In the listing below, turn the stretch from the line with "brown cross: rotated" through the line with "green star: moved 9 px left, 40 px down", both included, into a numbered list. Leave out the picture lines.
Begin EXCERPTED RECORDS
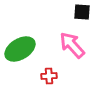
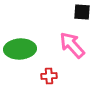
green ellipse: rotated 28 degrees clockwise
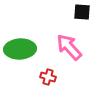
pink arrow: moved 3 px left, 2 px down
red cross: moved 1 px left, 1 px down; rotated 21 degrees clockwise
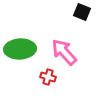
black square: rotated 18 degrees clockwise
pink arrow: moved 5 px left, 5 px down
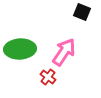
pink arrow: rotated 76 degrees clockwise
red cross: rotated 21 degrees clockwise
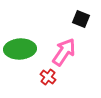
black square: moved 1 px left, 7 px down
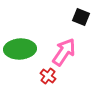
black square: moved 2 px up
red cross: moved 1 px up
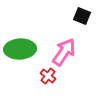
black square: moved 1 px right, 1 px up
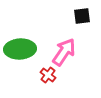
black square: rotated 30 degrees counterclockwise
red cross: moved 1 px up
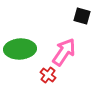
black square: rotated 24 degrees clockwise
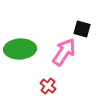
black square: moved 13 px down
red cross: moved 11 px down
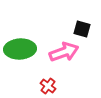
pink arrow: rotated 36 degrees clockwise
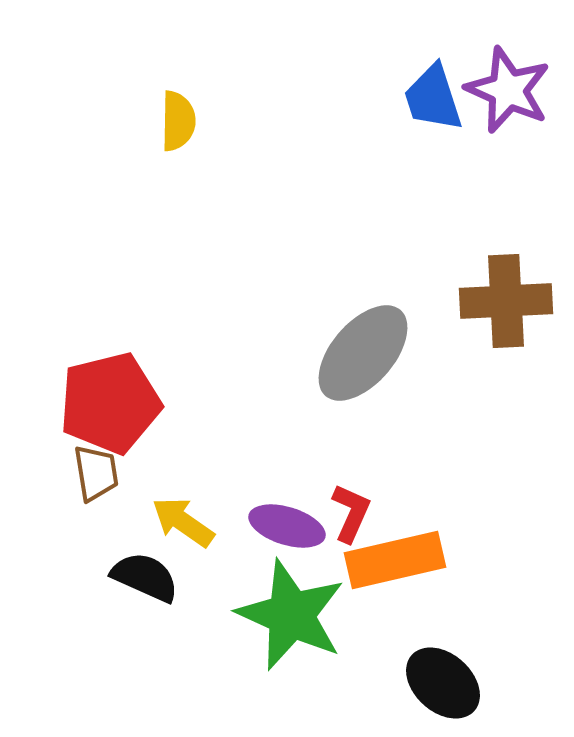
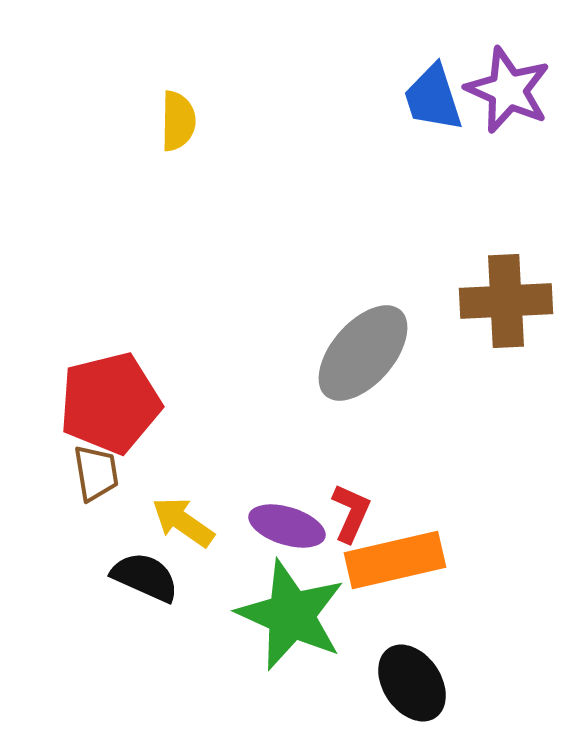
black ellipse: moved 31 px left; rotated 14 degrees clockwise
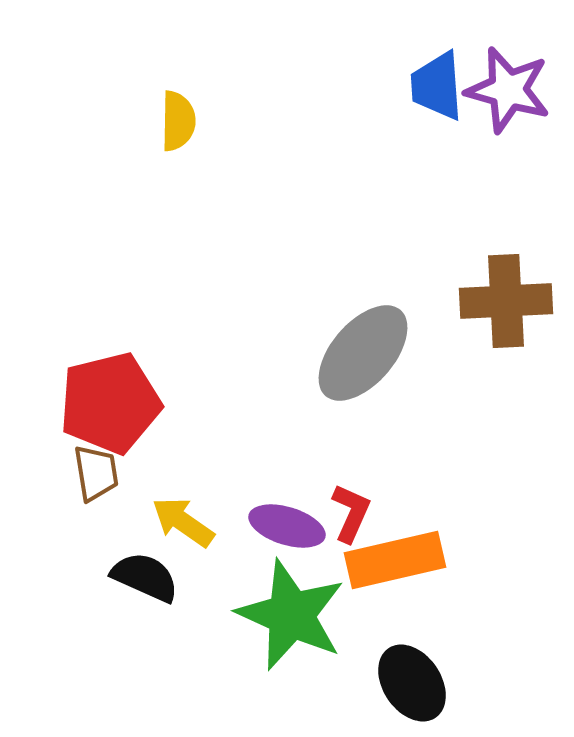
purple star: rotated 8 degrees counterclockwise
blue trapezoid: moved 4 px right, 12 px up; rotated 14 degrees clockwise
End EXCERPTED RECORDS
Begin EXCERPTED RECORDS
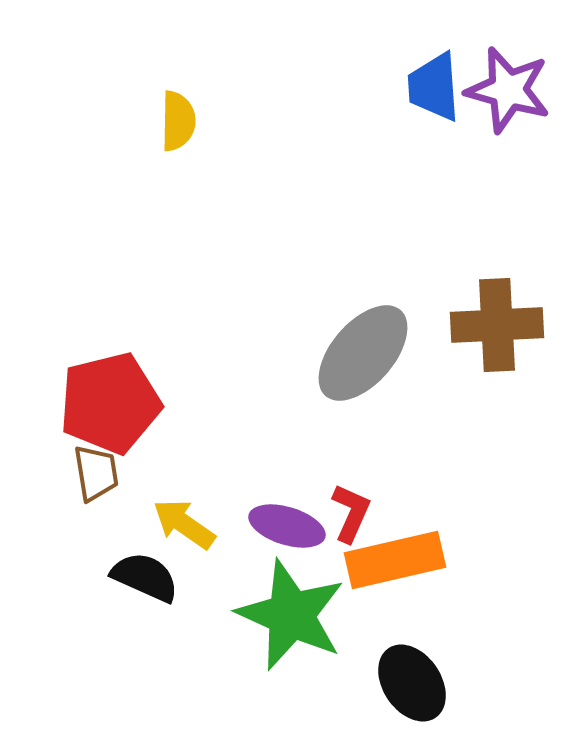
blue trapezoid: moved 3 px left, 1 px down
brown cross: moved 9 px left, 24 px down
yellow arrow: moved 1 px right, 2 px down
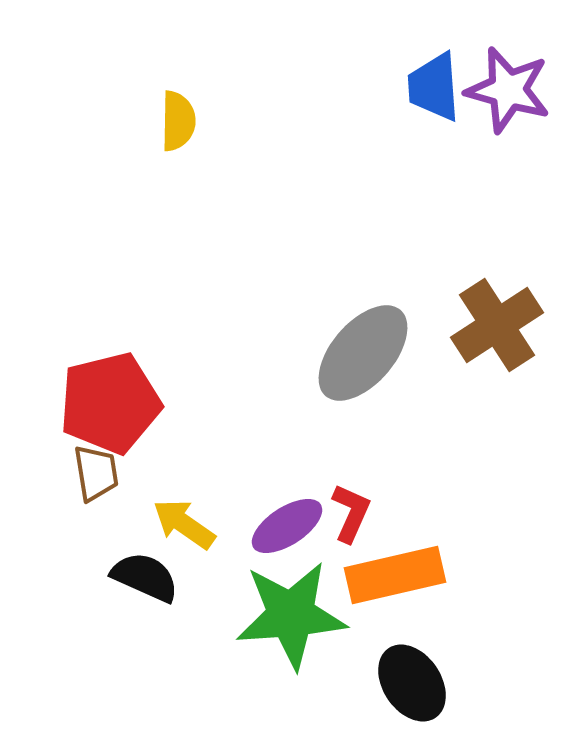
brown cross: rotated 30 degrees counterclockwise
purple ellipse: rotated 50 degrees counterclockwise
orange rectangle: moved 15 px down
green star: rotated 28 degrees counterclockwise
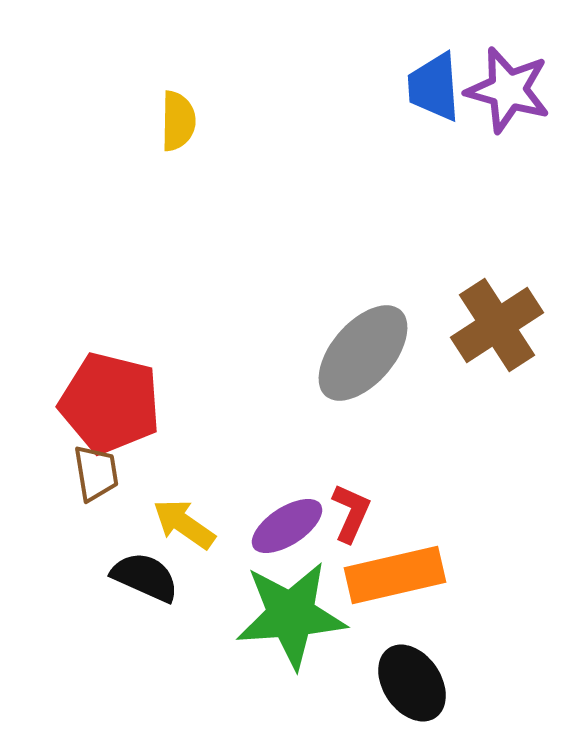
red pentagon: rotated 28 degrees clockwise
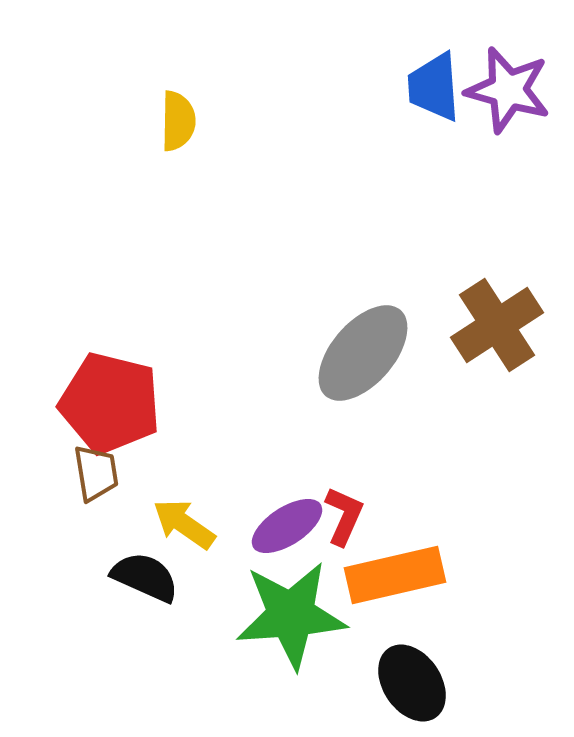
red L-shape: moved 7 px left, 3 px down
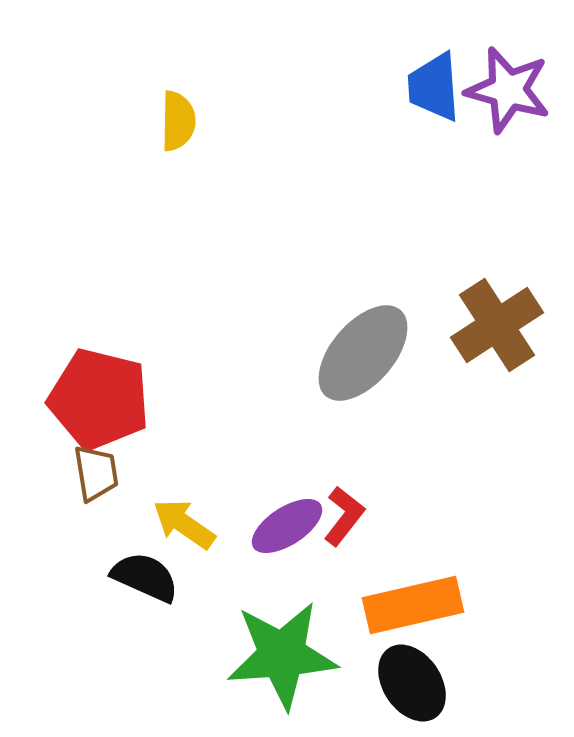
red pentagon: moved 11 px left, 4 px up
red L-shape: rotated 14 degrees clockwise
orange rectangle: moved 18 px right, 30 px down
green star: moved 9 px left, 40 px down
End EXCERPTED RECORDS
## RESPONSE TO THIS EXERCISE
1. brown cross: rotated 30 degrees counterclockwise
2. purple ellipse: rotated 50 degrees counterclockwise
3. orange rectangle: moved 15 px down
4. green star: rotated 28 degrees counterclockwise
5. red pentagon: rotated 28 degrees clockwise
6. red L-shape: moved 7 px left, 3 px down
7. red pentagon: moved 11 px left, 4 px up
8. red L-shape: rotated 14 degrees clockwise
9. orange rectangle: moved 18 px right, 30 px down
10. green star: moved 9 px left, 40 px down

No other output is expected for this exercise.